[DATASET RECORDS — start]

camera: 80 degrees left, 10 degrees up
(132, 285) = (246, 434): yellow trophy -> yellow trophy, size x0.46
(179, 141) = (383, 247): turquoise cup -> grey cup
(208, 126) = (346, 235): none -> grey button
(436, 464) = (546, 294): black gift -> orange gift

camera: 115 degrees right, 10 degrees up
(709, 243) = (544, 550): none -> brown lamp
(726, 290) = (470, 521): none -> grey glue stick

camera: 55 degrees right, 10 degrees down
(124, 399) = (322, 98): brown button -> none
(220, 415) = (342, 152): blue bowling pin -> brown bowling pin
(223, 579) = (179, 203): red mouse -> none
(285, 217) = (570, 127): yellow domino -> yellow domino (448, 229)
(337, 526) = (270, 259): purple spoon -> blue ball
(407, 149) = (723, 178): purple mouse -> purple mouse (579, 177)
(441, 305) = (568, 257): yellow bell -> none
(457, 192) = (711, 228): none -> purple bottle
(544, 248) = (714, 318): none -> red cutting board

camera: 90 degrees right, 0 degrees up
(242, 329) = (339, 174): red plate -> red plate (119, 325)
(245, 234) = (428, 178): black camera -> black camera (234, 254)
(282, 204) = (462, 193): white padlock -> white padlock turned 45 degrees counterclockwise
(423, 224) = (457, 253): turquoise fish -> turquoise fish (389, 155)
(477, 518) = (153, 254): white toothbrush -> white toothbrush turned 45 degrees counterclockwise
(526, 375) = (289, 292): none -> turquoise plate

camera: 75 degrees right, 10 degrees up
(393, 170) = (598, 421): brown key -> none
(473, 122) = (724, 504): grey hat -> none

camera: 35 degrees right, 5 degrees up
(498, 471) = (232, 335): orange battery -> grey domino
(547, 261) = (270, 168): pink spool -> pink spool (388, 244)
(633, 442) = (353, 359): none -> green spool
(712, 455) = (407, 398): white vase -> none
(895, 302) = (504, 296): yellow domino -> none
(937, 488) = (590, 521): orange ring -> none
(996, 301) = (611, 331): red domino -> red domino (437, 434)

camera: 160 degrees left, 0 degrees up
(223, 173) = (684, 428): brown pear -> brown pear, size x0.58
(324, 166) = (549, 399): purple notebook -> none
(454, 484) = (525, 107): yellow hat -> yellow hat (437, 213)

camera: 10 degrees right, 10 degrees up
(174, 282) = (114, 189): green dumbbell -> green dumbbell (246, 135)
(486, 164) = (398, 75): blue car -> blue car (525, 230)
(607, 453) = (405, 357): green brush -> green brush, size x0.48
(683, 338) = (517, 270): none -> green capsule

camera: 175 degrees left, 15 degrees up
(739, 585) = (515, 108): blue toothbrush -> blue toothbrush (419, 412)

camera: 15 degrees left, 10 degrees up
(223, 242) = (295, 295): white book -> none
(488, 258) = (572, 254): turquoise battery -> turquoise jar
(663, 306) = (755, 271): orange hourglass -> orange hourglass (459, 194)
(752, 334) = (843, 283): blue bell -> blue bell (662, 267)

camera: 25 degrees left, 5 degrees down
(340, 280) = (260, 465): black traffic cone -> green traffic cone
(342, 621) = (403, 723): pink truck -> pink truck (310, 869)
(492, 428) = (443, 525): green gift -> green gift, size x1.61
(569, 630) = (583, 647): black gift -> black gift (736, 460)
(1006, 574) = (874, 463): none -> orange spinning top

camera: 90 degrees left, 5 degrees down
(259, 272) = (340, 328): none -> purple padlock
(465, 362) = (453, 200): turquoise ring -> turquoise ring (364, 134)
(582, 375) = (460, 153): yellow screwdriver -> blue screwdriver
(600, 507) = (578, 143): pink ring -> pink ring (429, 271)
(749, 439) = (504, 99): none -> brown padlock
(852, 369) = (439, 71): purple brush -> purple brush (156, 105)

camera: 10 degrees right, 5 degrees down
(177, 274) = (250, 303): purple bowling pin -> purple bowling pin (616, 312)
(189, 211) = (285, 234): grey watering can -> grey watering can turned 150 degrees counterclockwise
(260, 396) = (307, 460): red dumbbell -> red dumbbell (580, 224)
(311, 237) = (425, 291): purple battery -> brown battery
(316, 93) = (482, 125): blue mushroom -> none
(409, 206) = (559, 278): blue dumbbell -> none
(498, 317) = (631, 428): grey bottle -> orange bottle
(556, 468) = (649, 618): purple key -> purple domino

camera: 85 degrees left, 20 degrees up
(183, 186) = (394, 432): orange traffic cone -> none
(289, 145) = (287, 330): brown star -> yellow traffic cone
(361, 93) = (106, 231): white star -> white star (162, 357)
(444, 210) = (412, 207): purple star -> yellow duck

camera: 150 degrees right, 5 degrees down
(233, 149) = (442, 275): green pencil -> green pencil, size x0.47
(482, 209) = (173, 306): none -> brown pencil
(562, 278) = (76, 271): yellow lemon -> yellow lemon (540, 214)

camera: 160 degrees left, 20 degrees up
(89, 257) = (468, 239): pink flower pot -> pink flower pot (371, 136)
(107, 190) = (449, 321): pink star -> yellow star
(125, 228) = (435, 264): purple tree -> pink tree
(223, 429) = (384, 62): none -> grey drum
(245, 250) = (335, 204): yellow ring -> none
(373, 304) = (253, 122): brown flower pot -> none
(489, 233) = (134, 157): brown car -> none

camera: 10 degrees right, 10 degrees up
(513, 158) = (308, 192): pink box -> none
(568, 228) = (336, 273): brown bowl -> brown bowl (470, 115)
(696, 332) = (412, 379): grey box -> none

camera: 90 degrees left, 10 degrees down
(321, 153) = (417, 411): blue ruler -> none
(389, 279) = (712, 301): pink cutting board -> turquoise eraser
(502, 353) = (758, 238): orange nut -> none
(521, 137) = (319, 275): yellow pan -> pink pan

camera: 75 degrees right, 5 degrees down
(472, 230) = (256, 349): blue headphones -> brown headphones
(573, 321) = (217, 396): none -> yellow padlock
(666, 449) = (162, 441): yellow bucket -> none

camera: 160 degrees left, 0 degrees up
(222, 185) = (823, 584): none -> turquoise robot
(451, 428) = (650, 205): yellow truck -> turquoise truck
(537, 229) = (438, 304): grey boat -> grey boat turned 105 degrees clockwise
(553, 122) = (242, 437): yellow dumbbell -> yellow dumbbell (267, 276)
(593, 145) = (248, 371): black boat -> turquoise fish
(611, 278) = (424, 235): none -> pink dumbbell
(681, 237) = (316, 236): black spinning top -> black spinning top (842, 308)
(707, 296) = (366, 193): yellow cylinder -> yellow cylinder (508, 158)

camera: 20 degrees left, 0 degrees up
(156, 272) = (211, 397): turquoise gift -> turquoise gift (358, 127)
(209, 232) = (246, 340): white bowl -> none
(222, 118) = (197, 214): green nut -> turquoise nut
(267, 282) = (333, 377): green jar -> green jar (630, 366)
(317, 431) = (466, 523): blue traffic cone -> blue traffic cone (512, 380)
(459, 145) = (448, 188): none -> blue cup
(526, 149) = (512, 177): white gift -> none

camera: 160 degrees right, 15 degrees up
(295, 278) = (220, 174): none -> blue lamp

[DATASET RECORDS — finish]

### PROBLEM
The answer should reproduce each entry above in full.

### RESPONSE TO THE TASK
camera: 80 degrees left, 10 degrees up
(132, 285) = (246, 434): yellow trophy -> yellow trophy, size x0.46
(179, 141) = (383, 247): turquoise cup -> grey cup
(208, 126) = (346, 235): none -> grey button
(436, 464) = (546, 294): black gift -> orange gift

camera: 115 degrees right, 10 degrees up
(709, 243) = (544, 550): none -> brown lamp
(726, 290) = (470, 521): none -> grey glue stick

camera: 55 degrees right, 10 degrees down
(124, 399) = (322, 98): brown button -> none
(220, 415) = (342, 152): blue bowling pin -> brown bowling pin
(223, 579) = (179, 203): red mouse -> none
(285, 217) = (570, 127): yellow domino -> yellow domino (448, 229)
(337, 526) = (270, 259): purple spoon -> blue ball
(407, 149) = (723, 178): purple mouse -> purple mouse (579, 177)
(441, 305) = (568, 257): yellow bell -> none
(457, 192) = (711, 228): none -> purple bottle
(544, 248) = (714, 318): none -> red cutting board

camera: 90 degrees right, 0 degrees up
(242, 329) = (339, 174): red plate -> red plate (119, 325)
(245, 234) = (428, 178): black camera -> black camera (234, 254)
(282, 204) = (462, 193): white padlock -> white padlock turned 45 degrees counterclockwise
(423, 224) = (457, 253): turquoise fish -> turquoise fish (389, 155)
(477, 518) = (153, 254): white toothbrush -> white toothbrush turned 45 degrees counterclockwise
(526, 375) = (289, 292): none -> turquoise plate

camera: 75 degrees right, 10 degrees up
(393, 170) = (598, 421): brown key -> none
(473, 122) = (724, 504): grey hat -> none

camera: 35 degrees right, 5 degrees up
(498, 471) = (232, 335): orange battery -> grey domino
(547, 261) = (270, 168): pink spool -> pink spool (388, 244)
(633, 442) = (353, 359): none -> green spool
(712, 455) = (407, 398): white vase -> none
(895, 302) = (504, 296): yellow domino -> none
(937, 488) = (590, 521): orange ring -> none
(996, 301) = (611, 331): red domino -> red domino (437, 434)

camera: 160 degrees left, 0 degrees up
(223, 173) = (684, 428): brown pear -> brown pear, size x0.58
(324, 166) = (549, 399): purple notebook -> none
(454, 484) = (525, 107): yellow hat -> yellow hat (437, 213)

camera: 10 degrees right, 10 degrees up
(174, 282) = (114, 189): green dumbbell -> green dumbbell (246, 135)
(486, 164) = (398, 75): blue car -> blue car (525, 230)
(607, 453) = (405, 357): green brush -> green brush, size x0.48
(683, 338) = (517, 270): none -> green capsule

camera: 175 degrees left, 15 degrees up
(739, 585) = (515, 108): blue toothbrush -> blue toothbrush (419, 412)

camera: 15 degrees left, 10 degrees up
(223, 242) = (295, 295): white book -> none
(488, 258) = (572, 254): turquoise battery -> turquoise jar
(663, 306) = (755, 271): orange hourglass -> orange hourglass (459, 194)
(752, 334) = (843, 283): blue bell -> blue bell (662, 267)

camera: 25 degrees left, 5 degrees down
(340, 280) = (260, 465): black traffic cone -> green traffic cone
(342, 621) = (403, 723): pink truck -> pink truck (310, 869)
(492, 428) = (443, 525): green gift -> green gift, size x1.61
(569, 630) = (583, 647): black gift -> black gift (736, 460)
(1006, 574) = (874, 463): none -> orange spinning top

camera: 90 degrees left, 5 degrees down
(259, 272) = (340, 328): none -> purple padlock
(465, 362) = (453, 200): turquoise ring -> turquoise ring (364, 134)
(582, 375) = (460, 153): yellow screwdriver -> blue screwdriver
(600, 507) = (578, 143): pink ring -> pink ring (429, 271)
(749, 439) = (504, 99): none -> brown padlock
(852, 369) = (439, 71): purple brush -> purple brush (156, 105)

camera: 10 degrees right, 5 degrees down
(177, 274) = (250, 303): purple bowling pin -> purple bowling pin (616, 312)
(189, 211) = (285, 234): grey watering can -> grey watering can turned 150 degrees counterclockwise
(260, 396) = (307, 460): red dumbbell -> red dumbbell (580, 224)
(311, 237) = (425, 291): purple battery -> brown battery
(316, 93) = (482, 125): blue mushroom -> none
(409, 206) = (559, 278): blue dumbbell -> none
(498, 317) = (631, 428): grey bottle -> orange bottle
(556, 468) = (649, 618): purple key -> purple domino

camera: 85 degrees left, 20 degrees up
(183, 186) = (394, 432): orange traffic cone -> none
(289, 145) = (287, 330): brown star -> yellow traffic cone
(361, 93) = (106, 231): white star -> white star (162, 357)
(444, 210) = (412, 207): purple star -> yellow duck

camera: 150 degrees right, 5 degrees down
(233, 149) = (442, 275): green pencil -> green pencil, size x0.47
(482, 209) = (173, 306): none -> brown pencil
(562, 278) = (76, 271): yellow lemon -> yellow lemon (540, 214)

camera: 160 degrees left, 20 degrees up
(89, 257) = (468, 239): pink flower pot -> pink flower pot (371, 136)
(107, 190) = (449, 321): pink star -> yellow star
(125, 228) = (435, 264): purple tree -> pink tree
(223, 429) = (384, 62): none -> grey drum
(245, 250) = (335, 204): yellow ring -> none
(373, 304) = (253, 122): brown flower pot -> none
(489, 233) = (134, 157): brown car -> none

camera: 10 degrees right, 10 degrees up
(513, 158) = (308, 192): pink box -> none
(568, 228) = (336, 273): brown bowl -> brown bowl (470, 115)
(696, 332) = (412, 379): grey box -> none

camera: 90 degrees left, 10 degrees down
(321, 153) = (417, 411): blue ruler -> none
(389, 279) = (712, 301): pink cutting board -> turquoise eraser
(502, 353) = (758, 238): orange nut -> none
(521, 137) = (319, 275): yellow pan -> pink pan

camera: 75 degrees right, 5 degrees down
(472, 230) = (256, 349): blue headphones -> brown headphones
(573, 321) = (217, 396): none -> yellow padlock
(666, 449) = (162, 441): yellow bucket -> none

camera: 160 degrees left, 0 degrees up
(222, 185) = (823, 584): none -> turquoise robot
(451, 428) = (650, 205): yellow truck -> turquoise truck
(537, 229) = (438, 304): grey boat -> grey boat turned 105 degrees clockwise
(553, 122) = (242, 437): yellow dumbbell -> yellow dumbbell (267, 276)
(593, 145) = (248, 371): black boat -> turquoise fish
(611, 278) = (424, 235): none -> pink dumbbell
(681, 237) = (316, 236): black spinning top -> black spinning top (842, 308)
(707, 296) = (366, 193): yellow cylinder -> yellow cylinder (508, 158)

camera: 20 degrees left, 0 degrees up
(156, 272) = (211, 397): turquoise gift -> turquoise gift (358, 127)
(209, 232) = (246, 340): white bowl -> none
(222, 118) = (197, 214): green nut -> turquoise nut
(267, 282) = (333, 377): green jar -> green jar (630, 366)
(317, 431) = (466, 523): blue traffic cone -> blue traffic cone (512, 380)
(459, 145) = (448, 188): none -> blue cup
(526, 149) = (512, 177): white gift -> none

camera: 160 degrees right, 15 degrees up
(295, 278) = (220, 174): none -> blue lamp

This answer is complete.